WORK REQUEST: For this exercise, output exactly and only the lines running from the one with "C9: 150pF (N8, N22) -> 22nF (N8, N22)" through the final line of the data below, without pictures.
++++ EXTRACTED RECORDS ++++
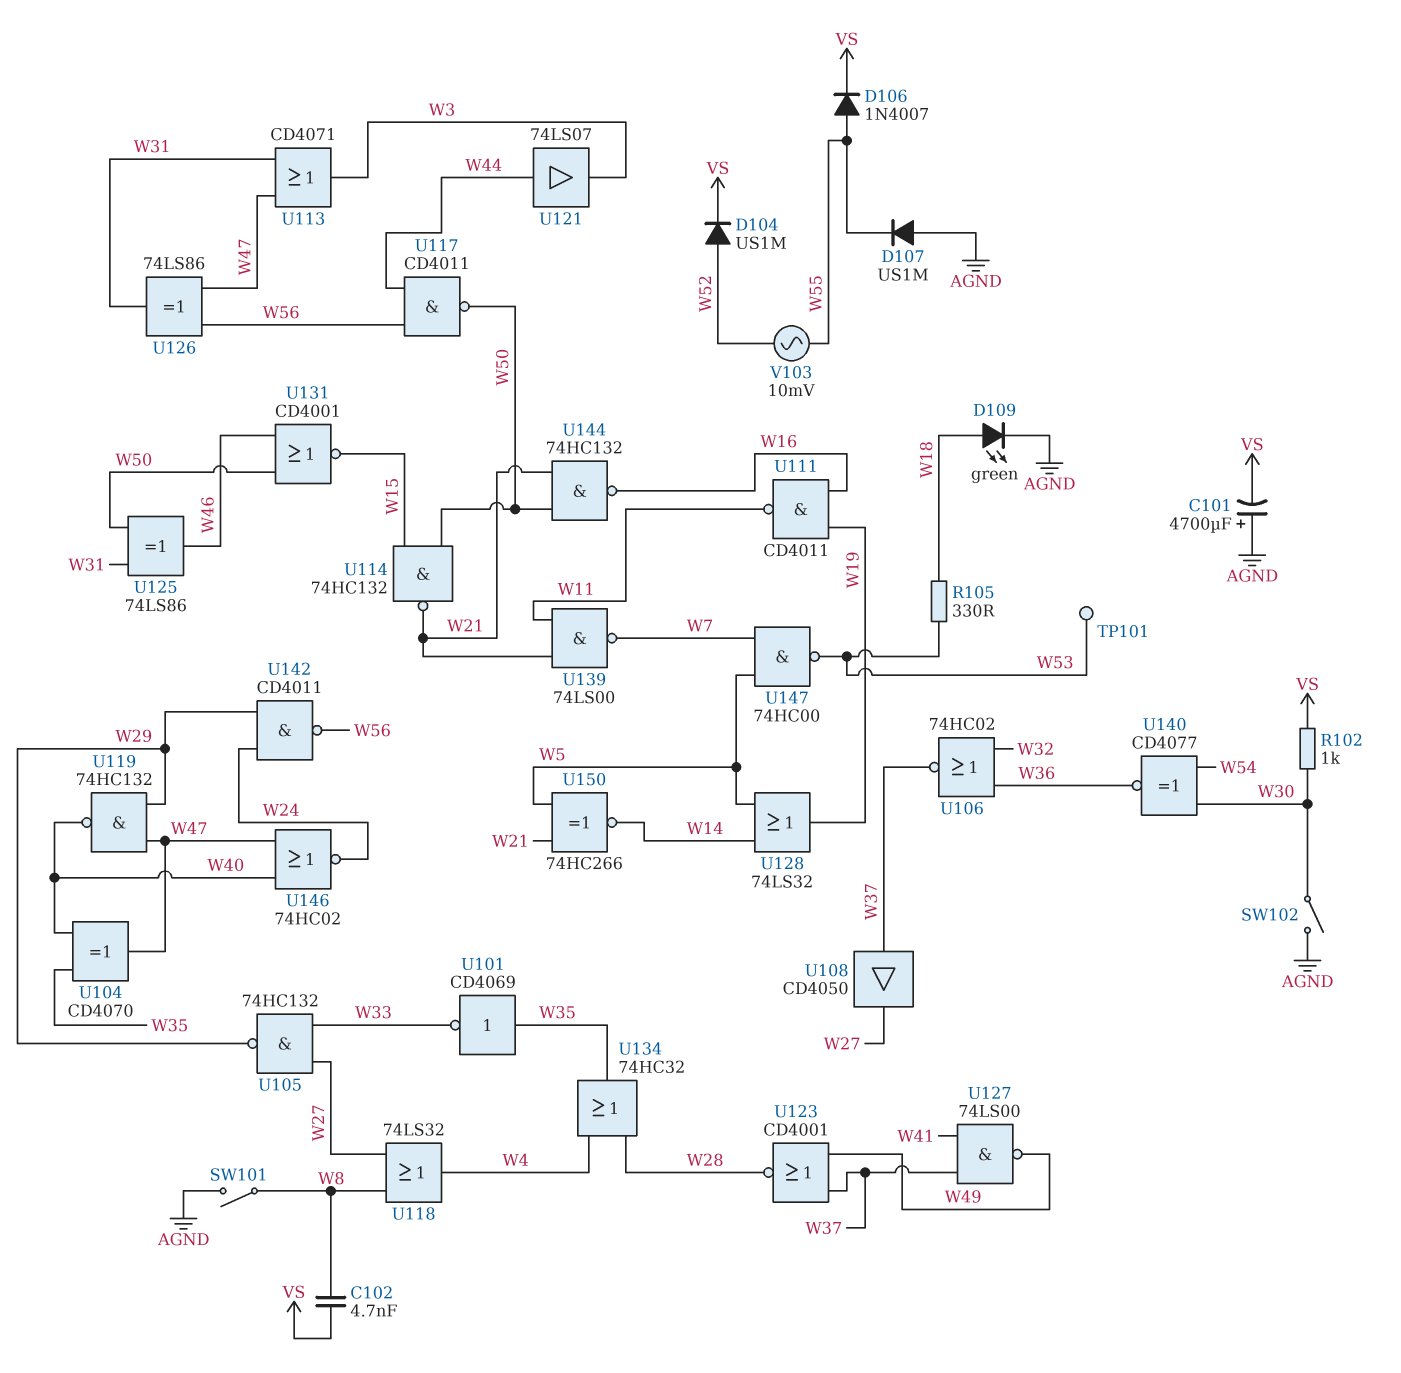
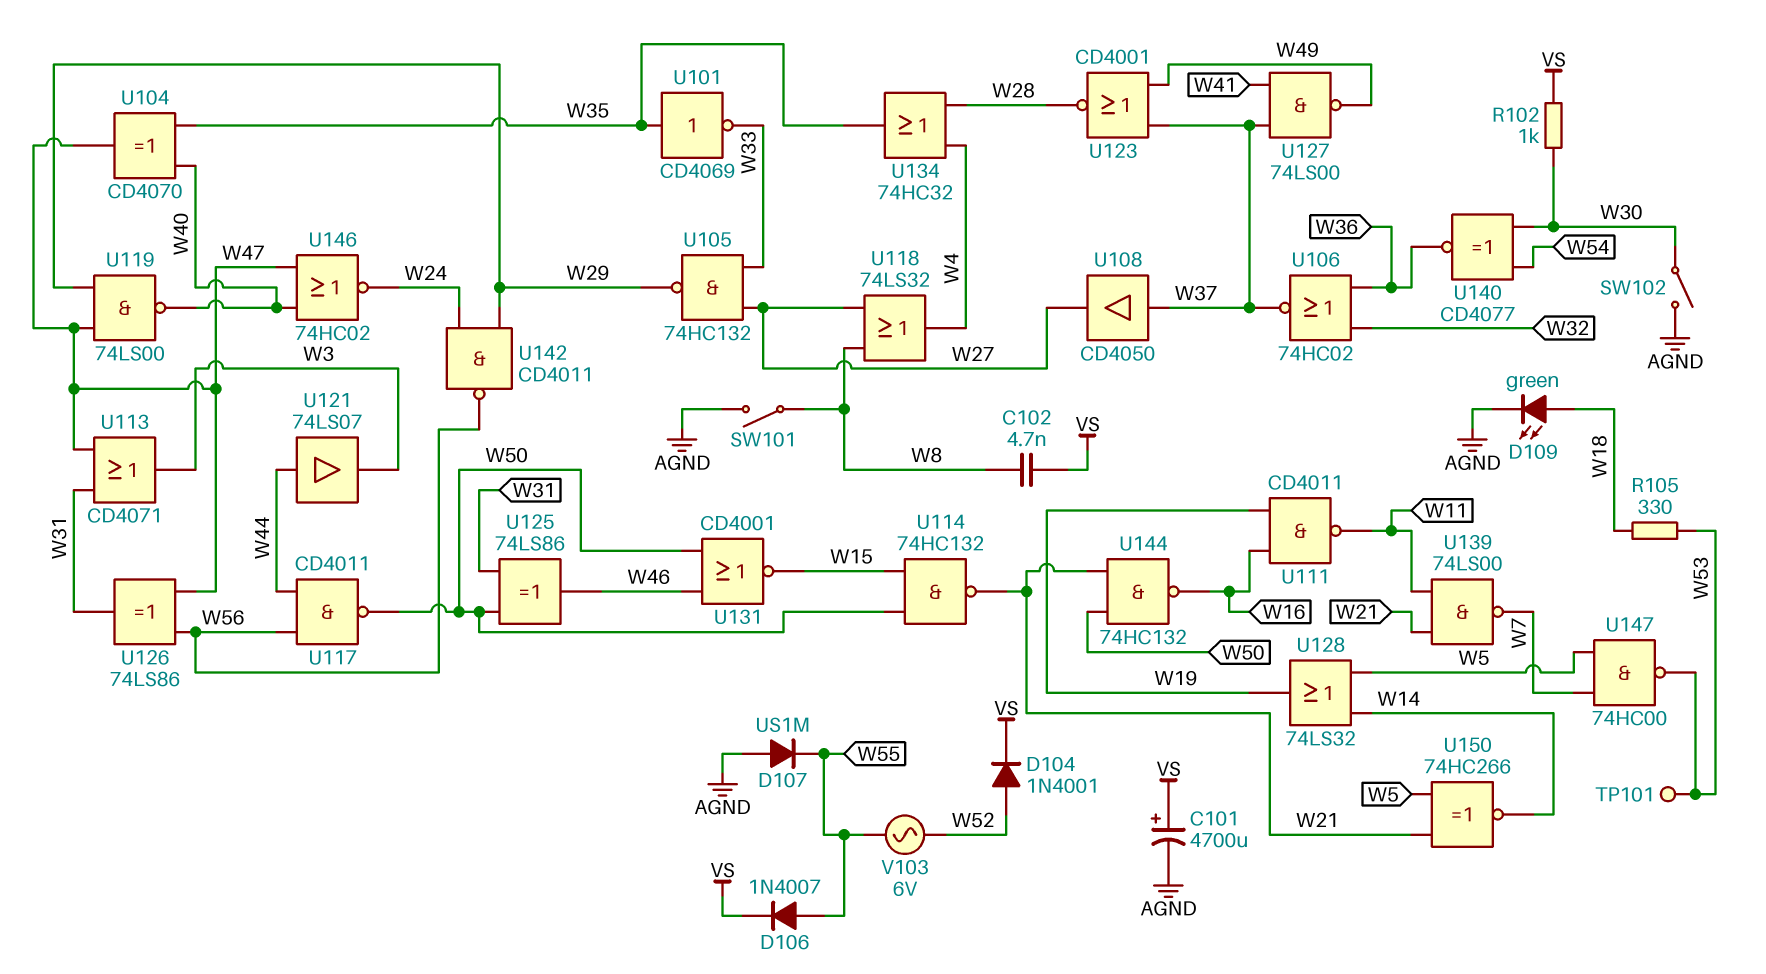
C101: 4700uF (plus AGND, minus VS) -> 4700uF (plus VS, minus AGND)
D104: diode US1M (A W52, K VS) -> diode 1N4001 (A W52, K VS)
U119: NAND 74HC132 (in W29, in W47, out W40) -> NAND 74LS00 (in W29, in W47, out W40)
V103: AC 10mV (W52, W55) -> AC 6V (W52, W55)

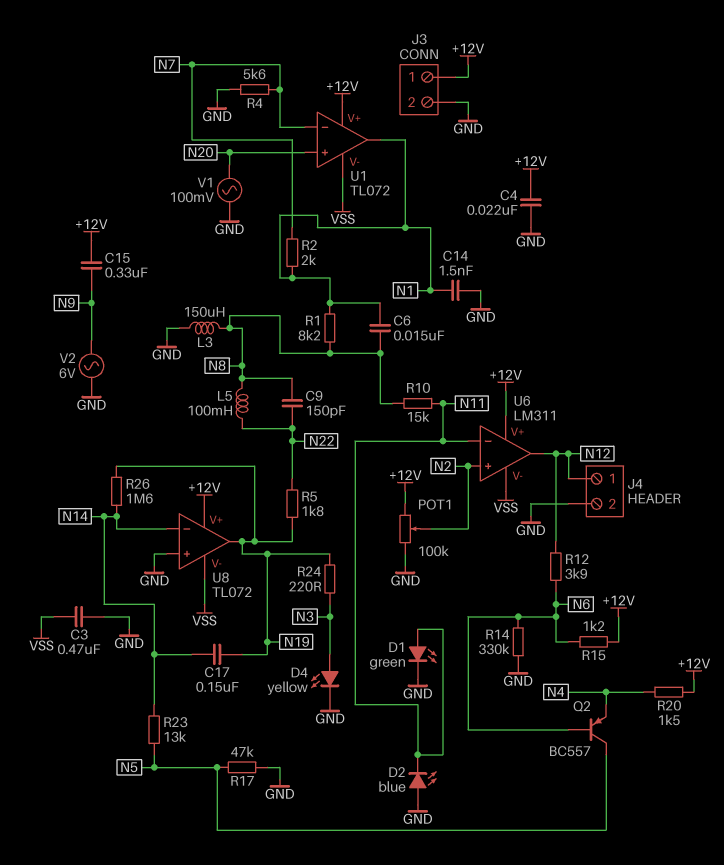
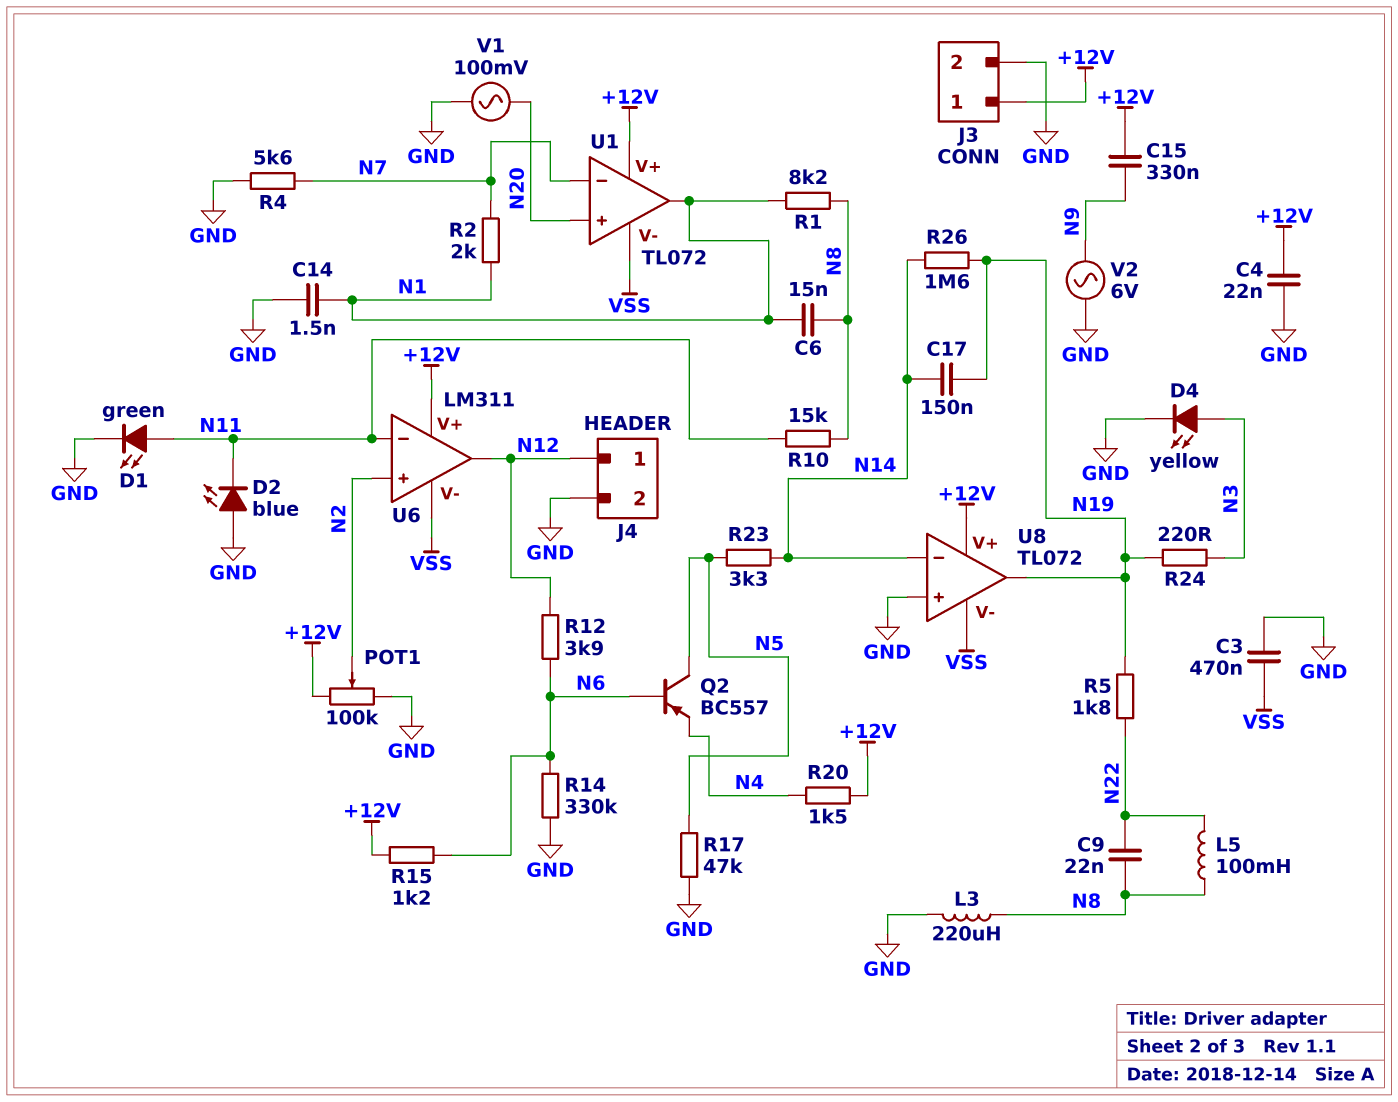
C9: 150pF (N8, N22) -> 22nF (N8, N22)
L3: 150uH (GND, N8) -> 220uH (GND, N8)
R23: 13k (N5, N14) -> 3.3k (N5, N14)

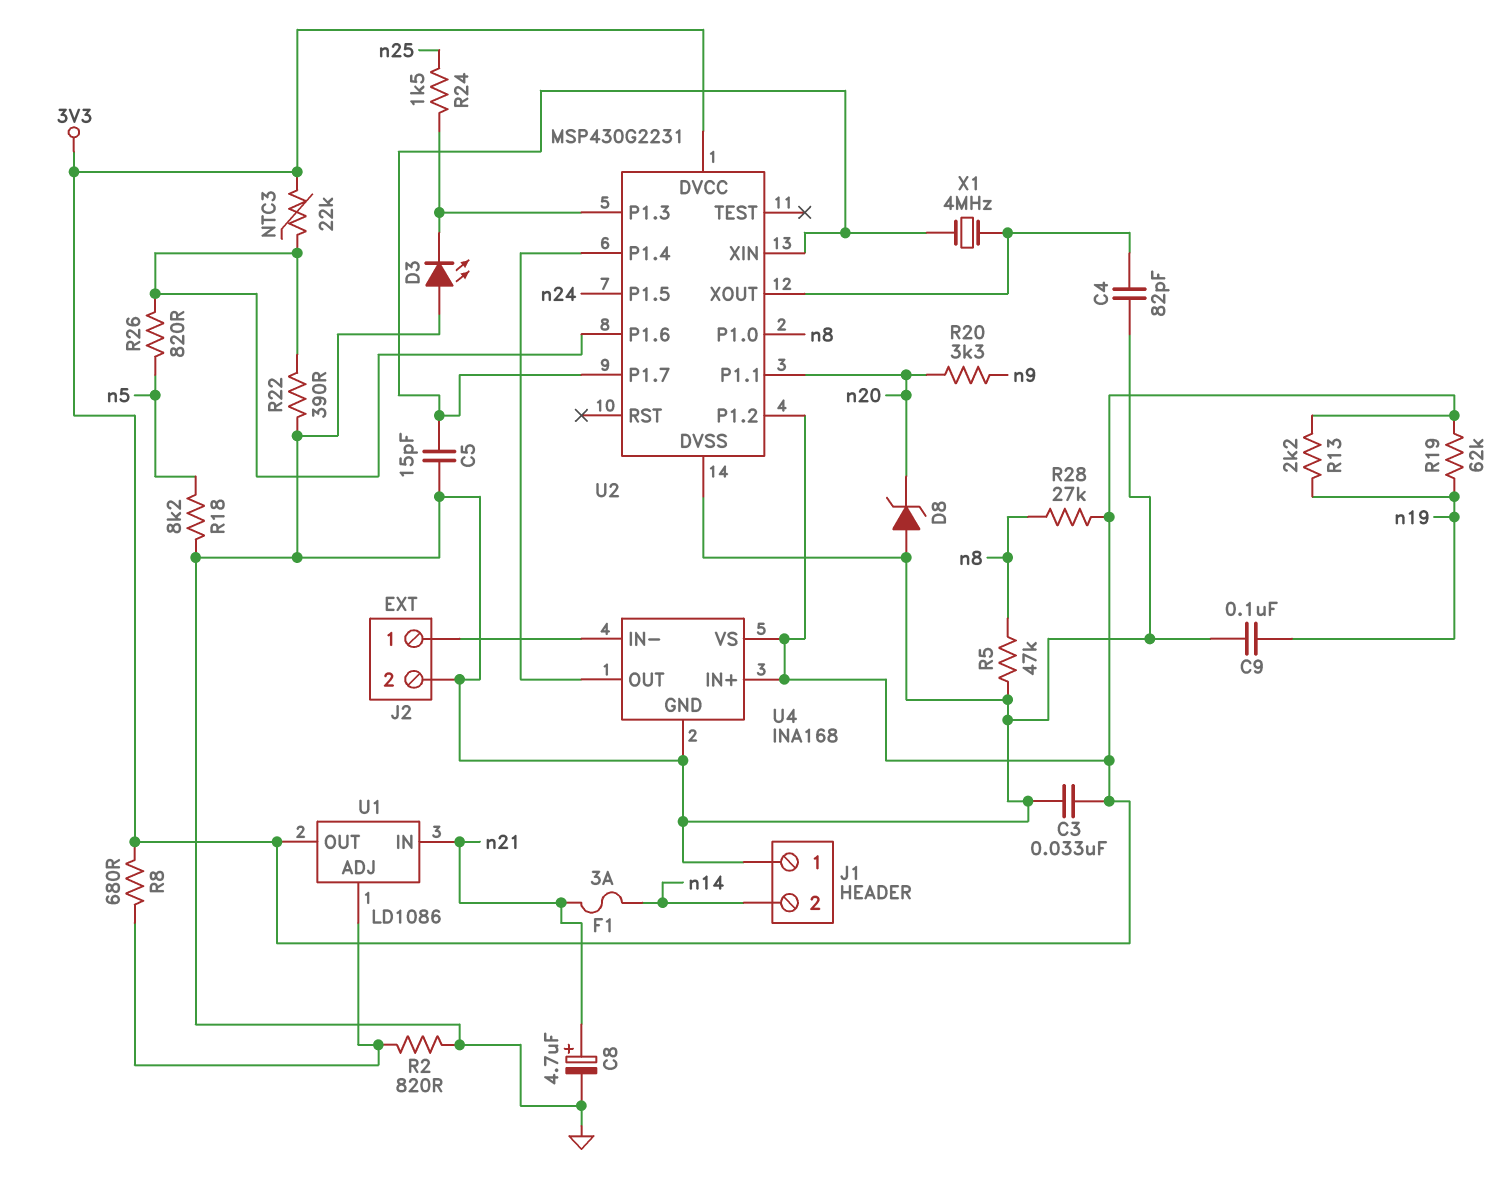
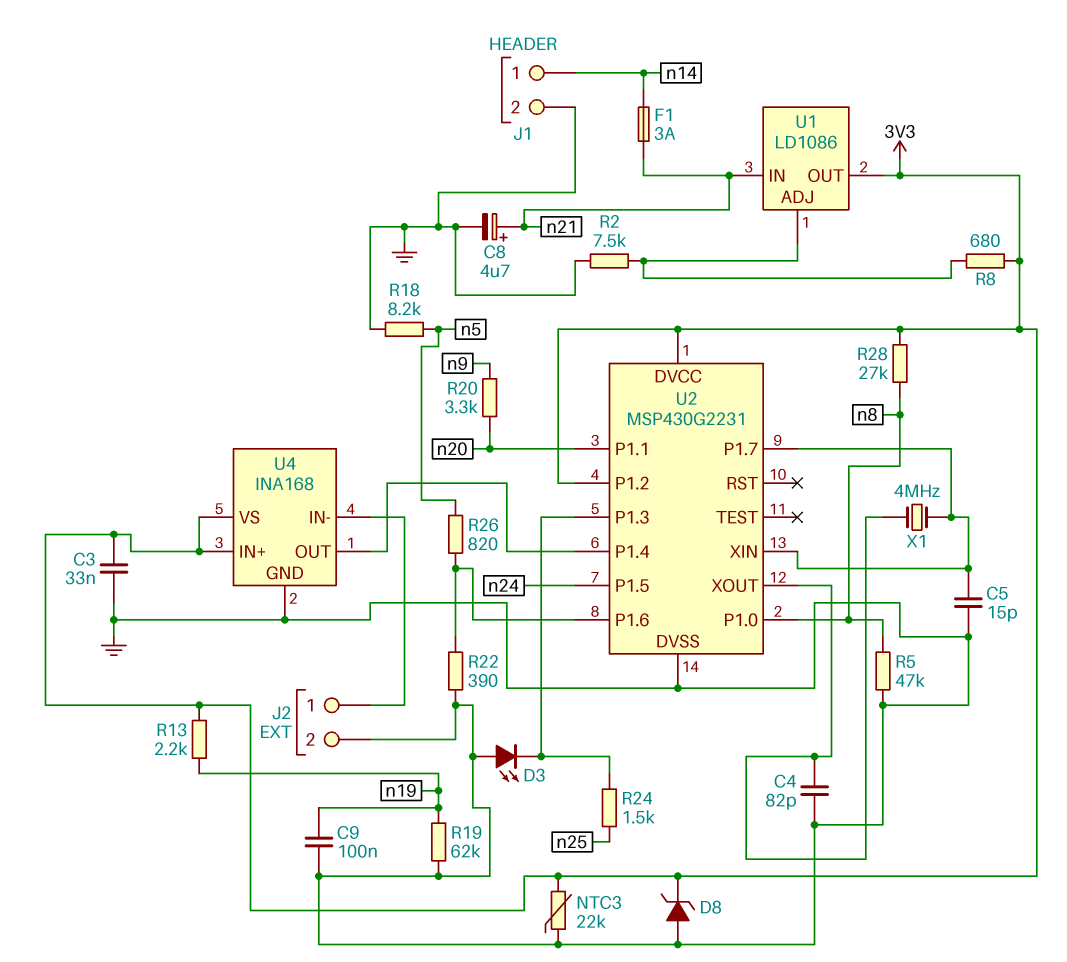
D8: zener (A GND, K n20) -> zener (A GND, K 3V3)
J1 pin 1: GND -> n14
J1 pin 2: n14 -> GND
NTC3: 22k (3V3, U2/P1.6) -> 22k (3V3, GND)
R2: 820 (GND, U1/ADJ) -> 7.5k (GND, U1/ADJ)
R19: 62k (3V3, n19) -> 62k (GND, n19)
++++
YOUR SOLUTION:
C9: 150pF (N8, N22) -> 22nF (N8, N22)
L3: 150uH (GND, N8) -> 220uH (GND, N8)
R23: 13k (N5, N14) -> 3.3k (N5, N14)

D8: zener (A GND, K n20) -> zener (A GND, K 3V3)
J1 pin 1: GND -> n14
J1 pin 2: n14 -> GND
NTC3: 22k (3V3, U2/P1.6) -> 22k (3V3, GND)
R2: 820 (GND, U1/ADJ) -> 7.5k (GND, U1/ADJ)
R19: 62k (3V3, n19) -> 62k (GND, n19)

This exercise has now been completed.